• YOUR GOAL: The full listing should be written out verbatim, and its images should be dropped.

• INFORMATION SUPPLIED:
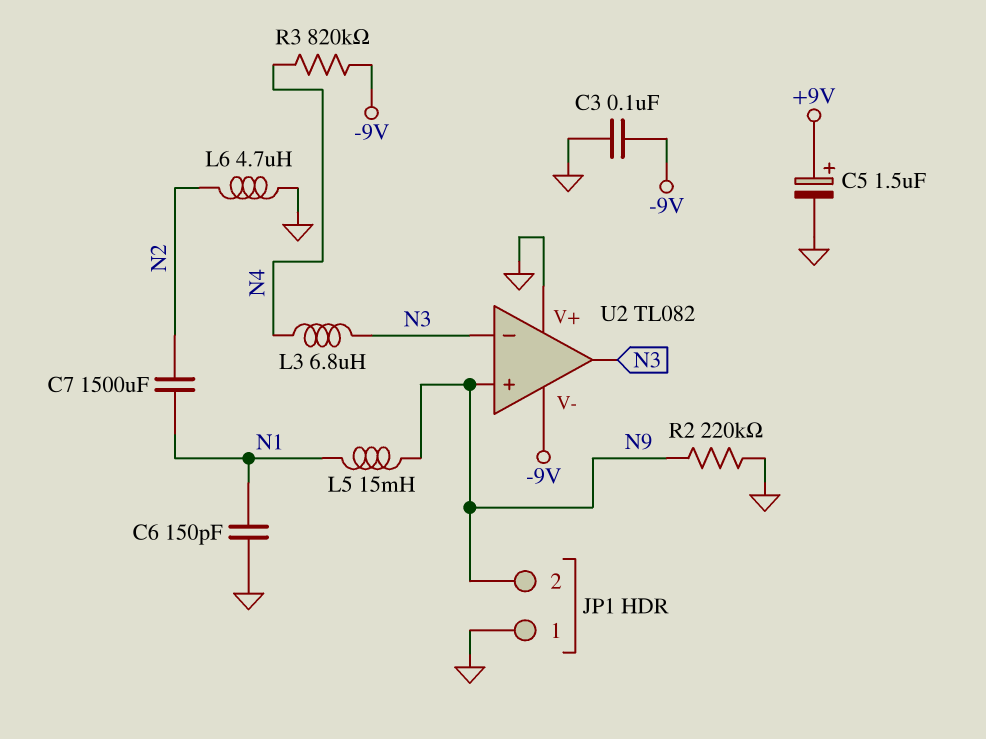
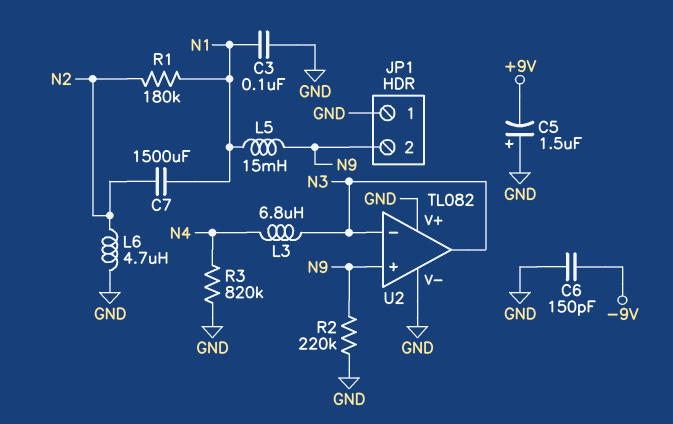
C3: 100nF (-9V, GND) -> 100nF (GND, N1)
C5: 1.5uF (plus +9V, minus GND) -> 1.5uF (plus GND, minus +9V)
C6: 150pF (GND, N1) -> 150pF (-9V, GND)
R1: none -> 180k (N1, N2)
R3: 820k (-9V, N4) -> 820k (GND, N4)
U2 pin V-: -9V -> GND

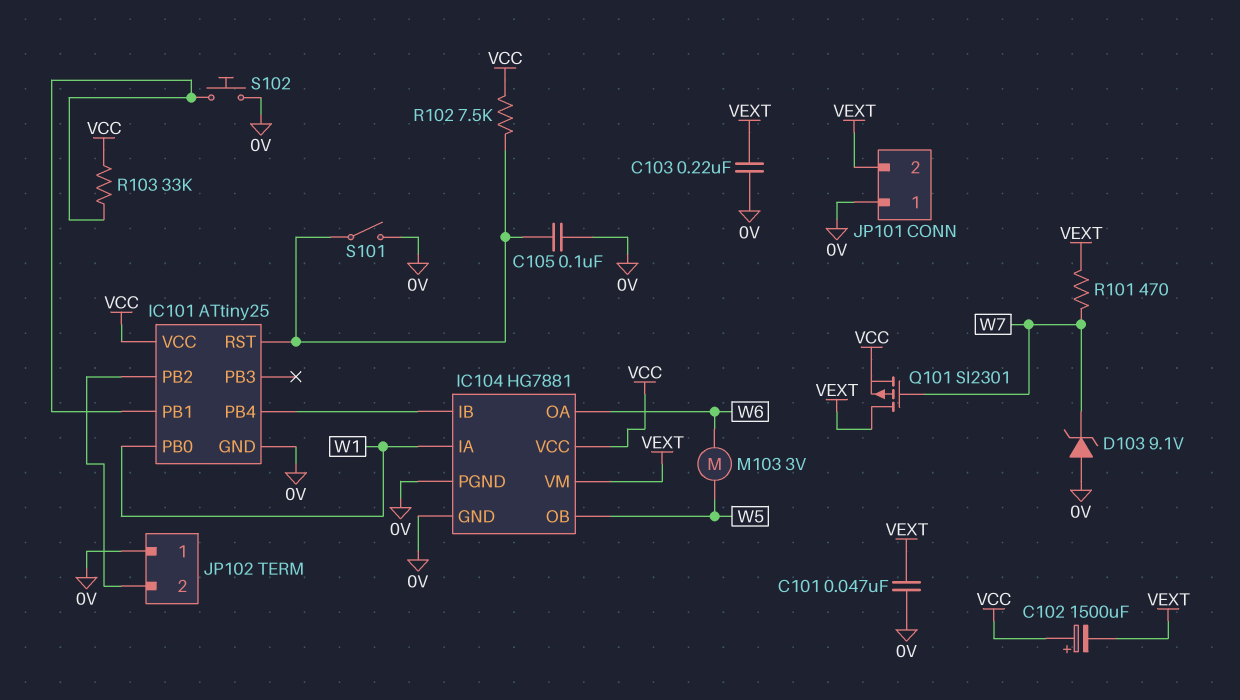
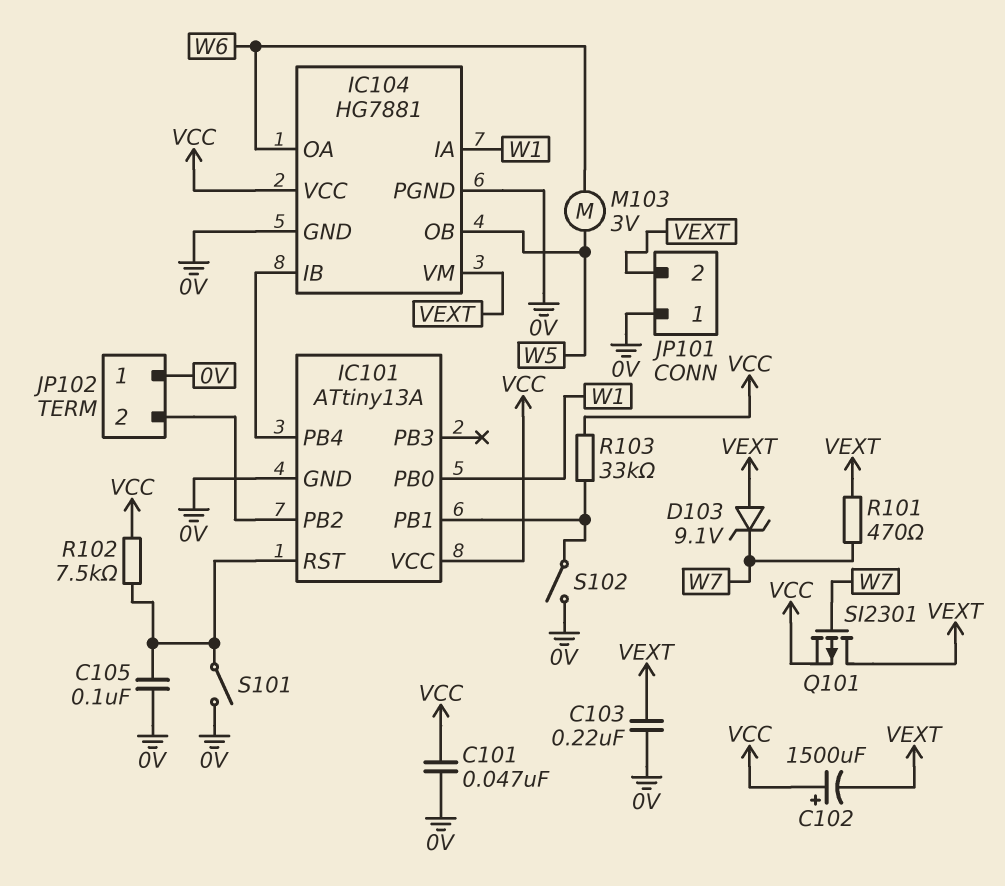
C101: 47nF (0V, VEXT) -> 47nF (0V, VCC)
D103: zener 9.1V (A 0V, K W7) -> zener 9.1V (A VEXT, K W7)
IC101: ATtiny25 -> ATtiny13A
S102: button (0V, IC101/PB1) -> switch (0V, IC101/PB1)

• ANSWER:
C3: 100nF (-9V, GND) -> 100nF (GND, N1)
C5: 1.5uF (plus +9V, minus GND) -> 1.5uF (plus GND, minus +9V)
C6: 150pF (GND, N1) -> 150pF (-9V, GND)
R1: none -> 180k (N1, N2)
R3: 820k (-9V, N4) -> 820k (GND, N4)
U2 pin V-: -9V -> GND

C101: 47nF (0V, VEXT) -> 47nF (0V, VCC)
D103: zener 9.1V (A 0V, K W7) -> zener 9.1V (A VEXT, K W7)
IC101: ATtiny25 -> ATtiny13A
S102: button (0V, IC101/PB1) -> switch (0V, IC101/PB1)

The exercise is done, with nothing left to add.